═══ Extracted records
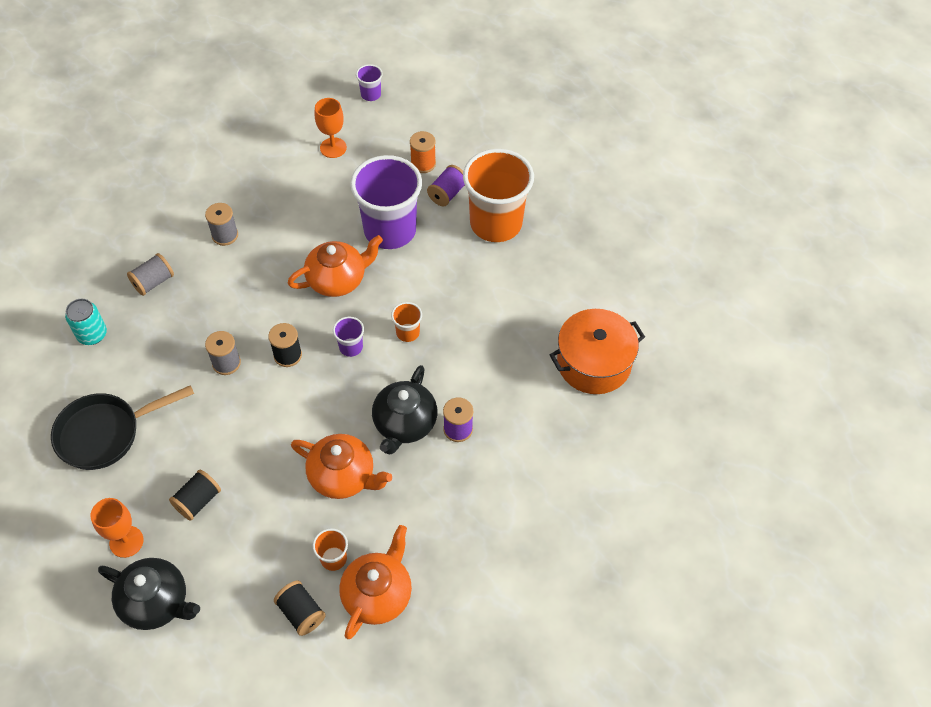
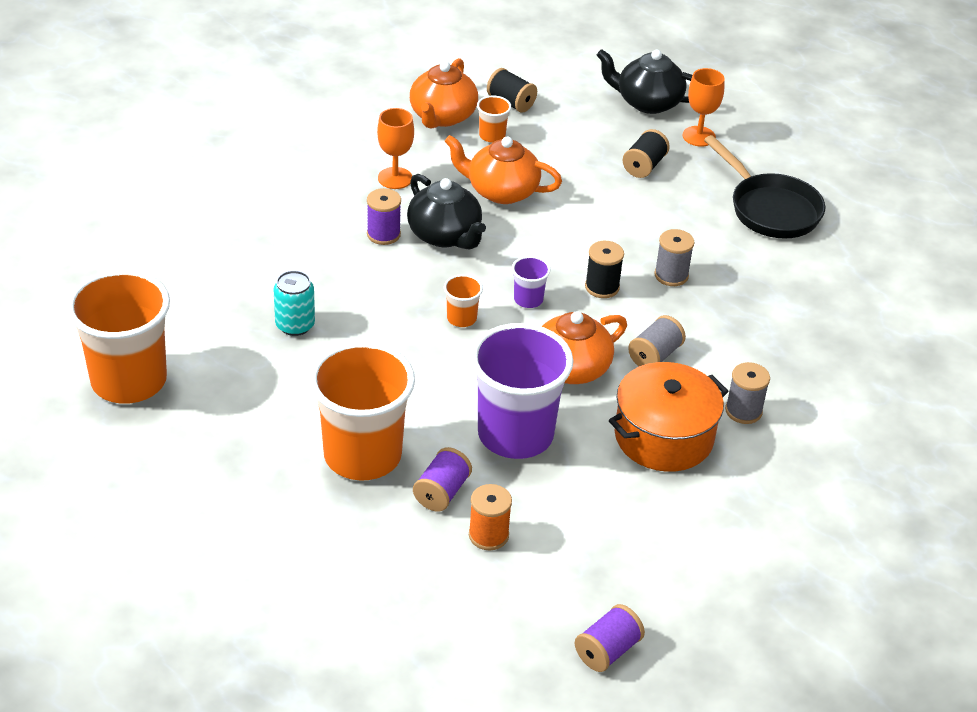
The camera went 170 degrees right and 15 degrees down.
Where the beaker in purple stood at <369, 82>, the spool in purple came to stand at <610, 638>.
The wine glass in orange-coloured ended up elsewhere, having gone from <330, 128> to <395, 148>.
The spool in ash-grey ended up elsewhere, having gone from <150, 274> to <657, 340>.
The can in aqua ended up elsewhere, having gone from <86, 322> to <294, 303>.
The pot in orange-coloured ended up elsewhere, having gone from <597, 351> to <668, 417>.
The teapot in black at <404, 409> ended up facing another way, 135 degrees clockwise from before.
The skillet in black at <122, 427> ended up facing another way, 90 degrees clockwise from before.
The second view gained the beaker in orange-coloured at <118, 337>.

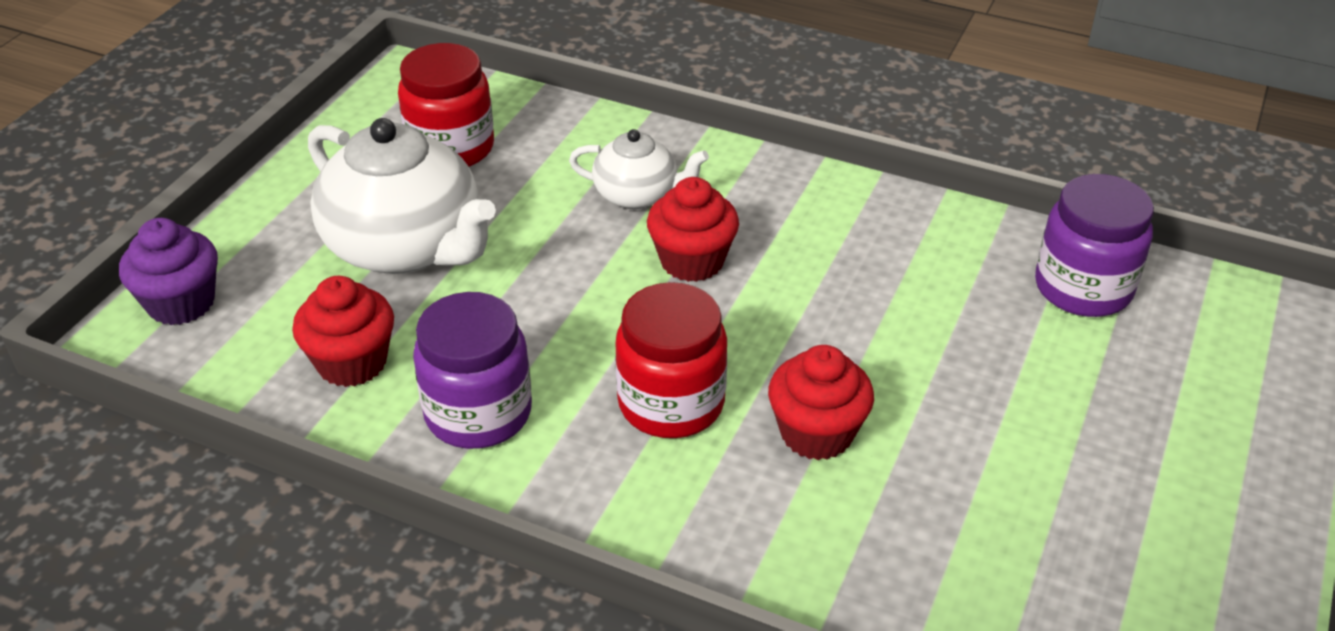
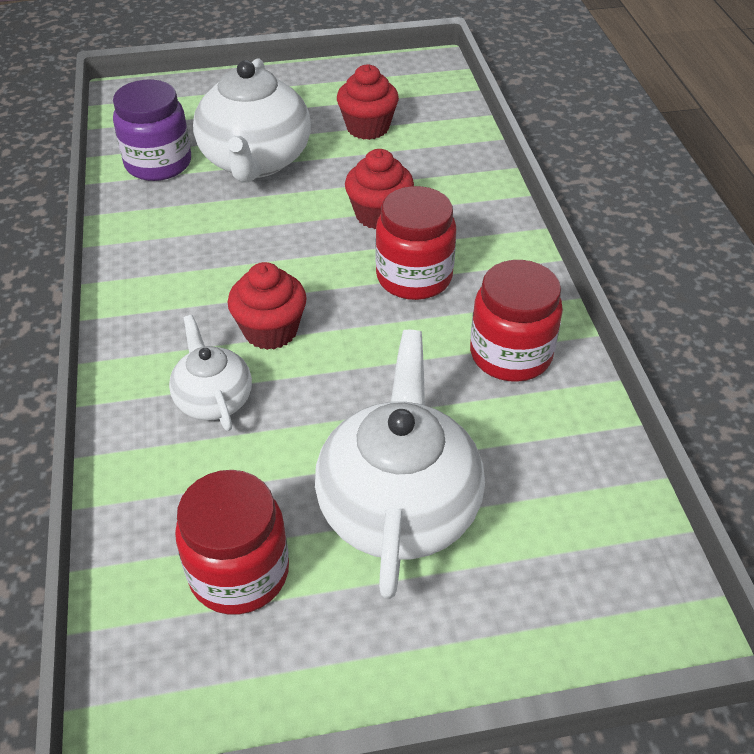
The camera went 125 degrees left and 5 degrees up.
The second view lost the fairy cake in purple at <168, 271>.
The fairy cake in scarlet ended up elsewhere, having gone from <343, 331> to <368, 102>.
What was the preserve jar in purple at <472, 370> turned into the preserve jar in scarlet at <516, 321>.
The second view gained the teapot in snow-white at <252, 120>.

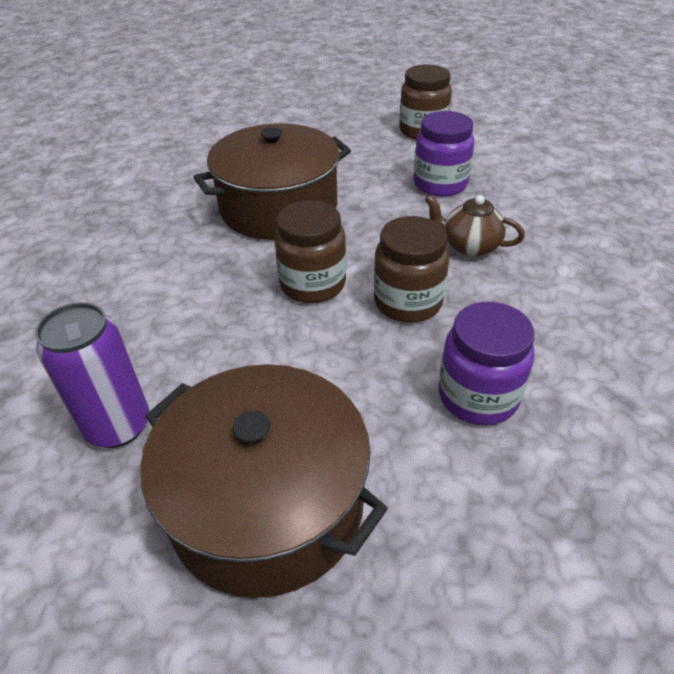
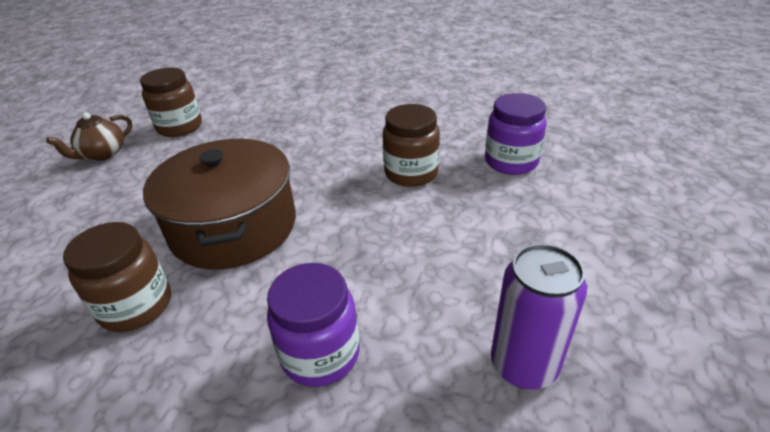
The camera went 75 degrees left and 5 degrees down.
The preserve jar in purple ended up elsewhere, having gone from <443, 154> to <313, 325>.
The teapot in russet ended up elsewhere, having gone from <475, 226> to <89, 136>.
The preserve jar in russet ended up elsewhere, having gone from <310, 251> to <117, 277>.
The second view lost the pot in russet at <264, 481>.

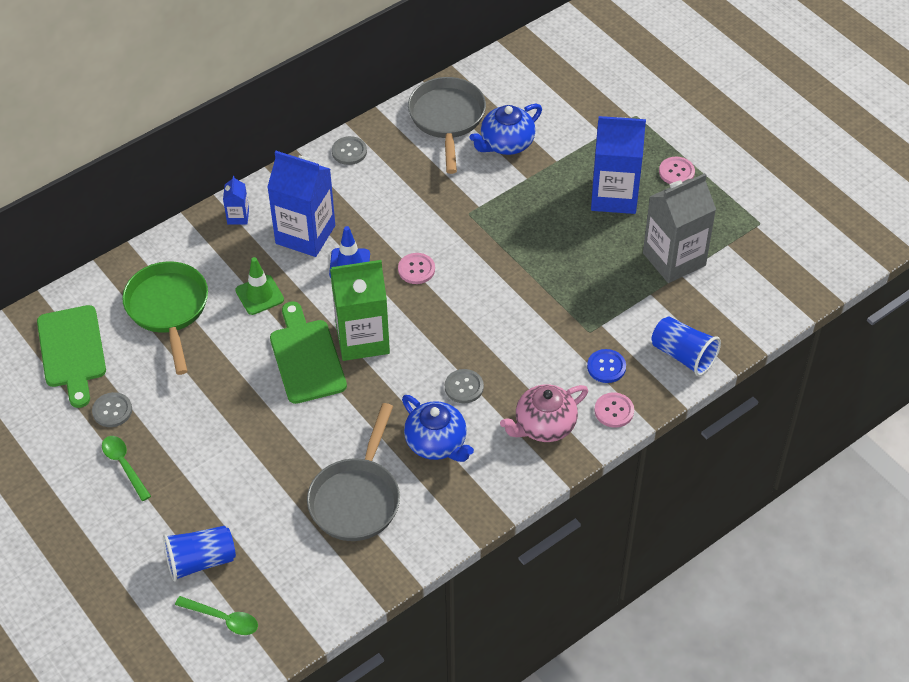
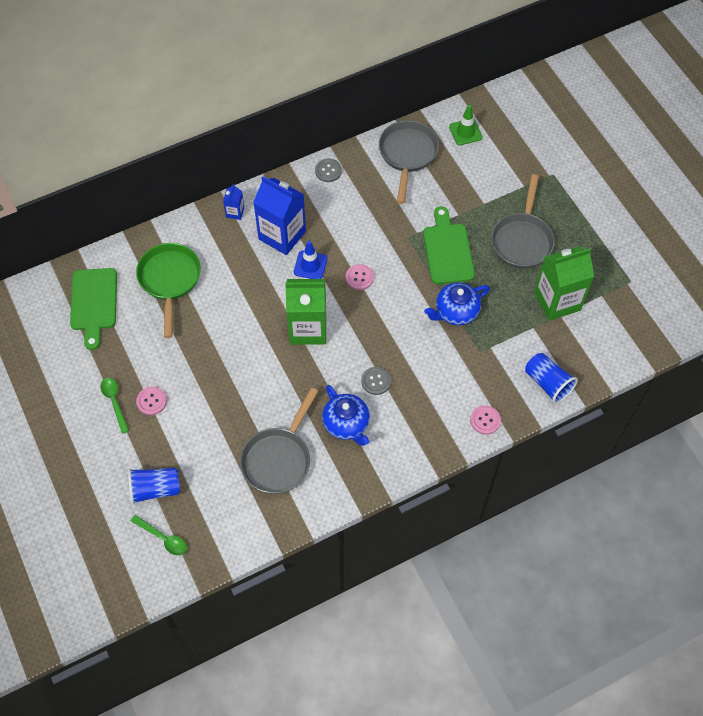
The camera went 10 degrees right and 10 degrees up.
The teapot in cobalt ended up elsewhere, having gone from <505, 129> to <457, 304>.
Where the milk carton in cobalt stood at <618, 165>, the skillet in ash-grey came to stand at <523, 221>.
The button in rosy ended up elsewhere, having gone from <677, 170> to <151, 401>.
What was the milk carton in ash-grey at <679, 228> turned into the milk carton in leaf-green at <564, 283>.
The traffic cone in leaf-green ended up elsewhere, having gone from <259, 286> to <465, 125>.
The cutting board in leaf-green ended up elsewhere, having gone from <308, 352> to <449, 245>.
The second view lost the button in cobalt at <606, 366>.
The second view lost the teapot in rosy at <544, 413>.
The second view lost the button in ash-grey at <112, 409>.

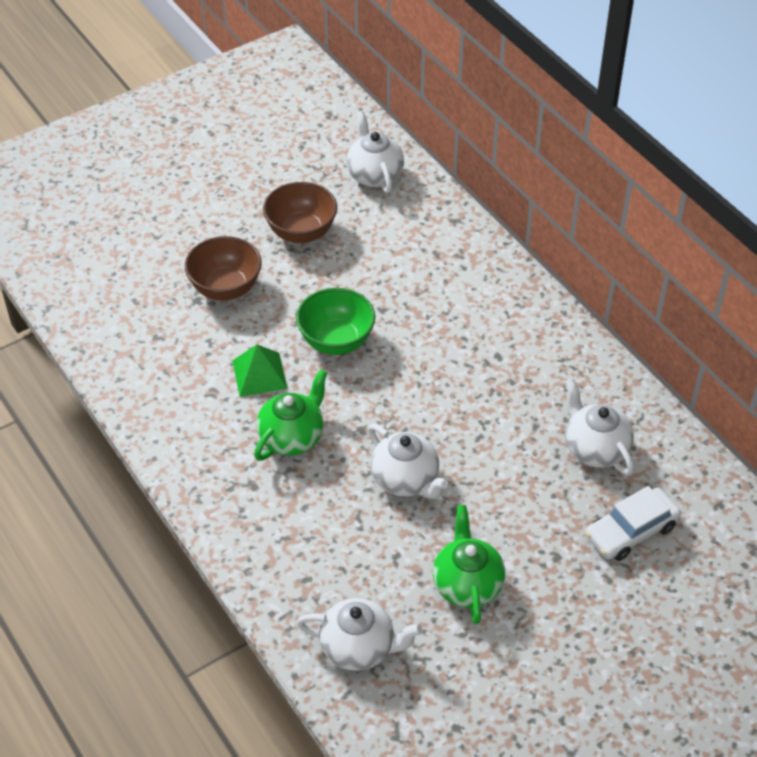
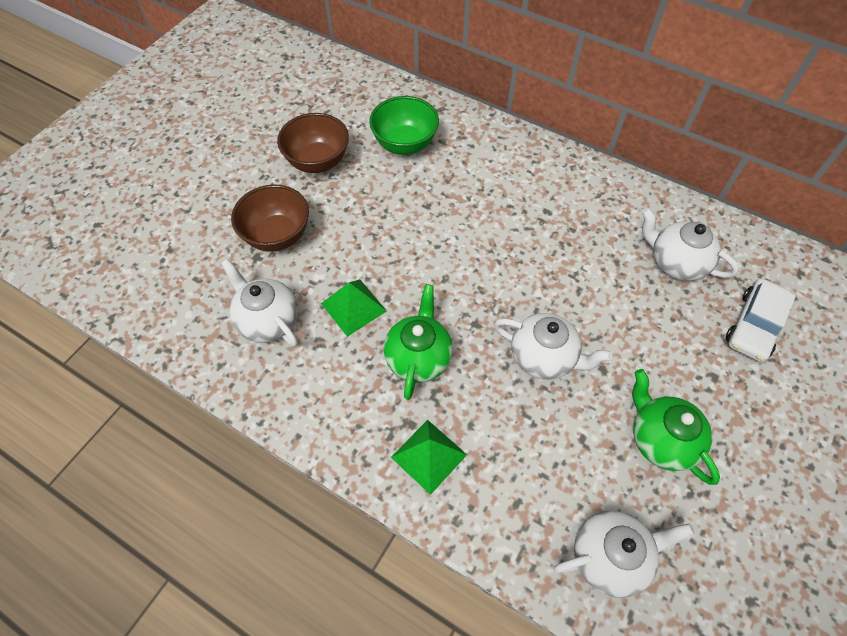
The camera went 25 degrees left and 10 degrees up.
The teapot in snow-white ended up elsewhere, having gone from <375, 152> to <259, 303>.
The deep dish in leaf-green ended up elsewhere, having gone from <335, 321> to <404, 125>.
The second view gained the pyramid shape in leaf-green at <429, 457>.

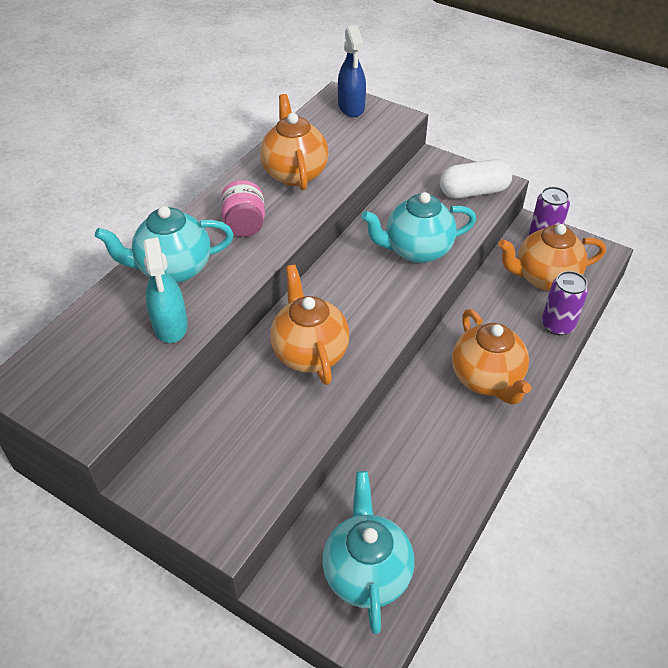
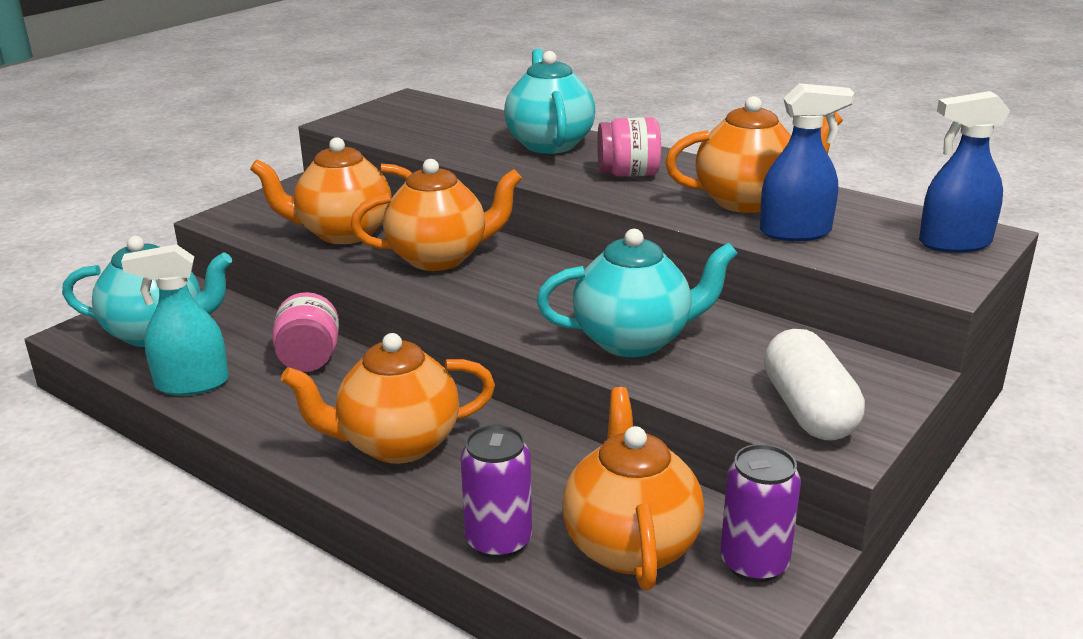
The camera went 95 degrees right and 20 degrees down.
The teapot in aqua at <418, 227> ended up facing another way, 90 degrees clockwise from before.
The spray bottle in aqua ended up elsewhere, having gone from <165, 290> to <175, 320>.
The second view gained the spray bottle in cobalt at <807, 162>.
The second view gained the teapot in orange-coloured at <331, 190>.
The second view gained the preserve jar in rosy at <305, 332>.

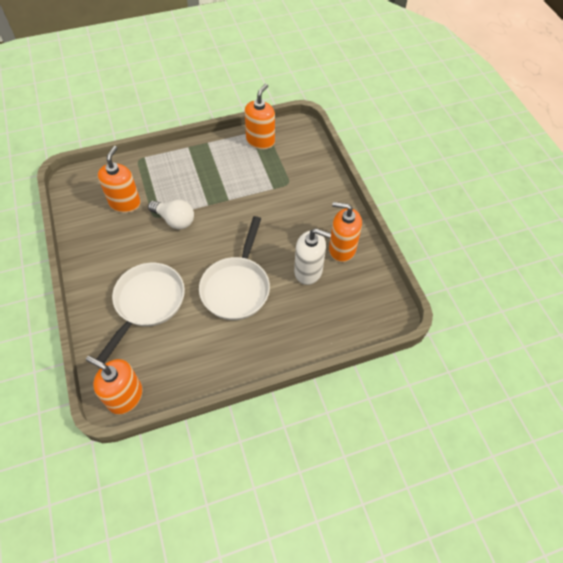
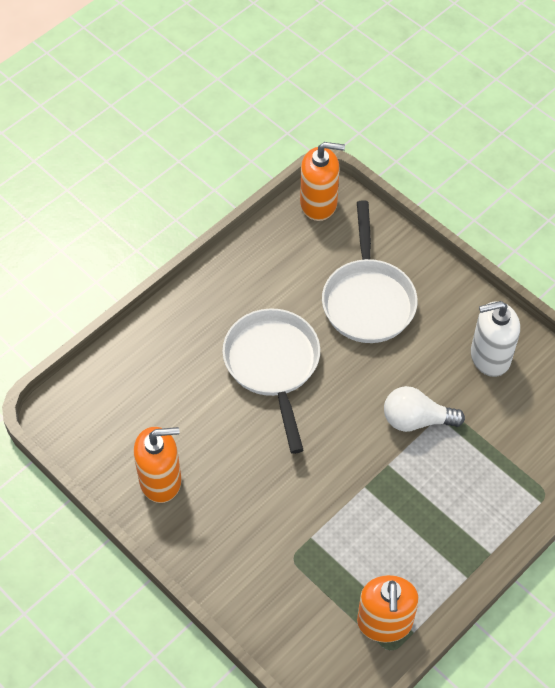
The camera went 155 degrees right and 0 degrees up.
The second view lost the soap dispenser in orange-coloured at <119, 179>.
The soap dispenser in snow-white ended up elsewhere, having gone from <312, 256> to <495, 339>.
══════
_What this task involves_: Among the lines above, find those holding "black" and copy each one.

_Written answer_:
The teapot in black at <404, 409> ended up facing another way, 135 degrees clockwise from before.
The skillet in black at <122, 427> ended up facing another way, 90 degrees clockwise from before.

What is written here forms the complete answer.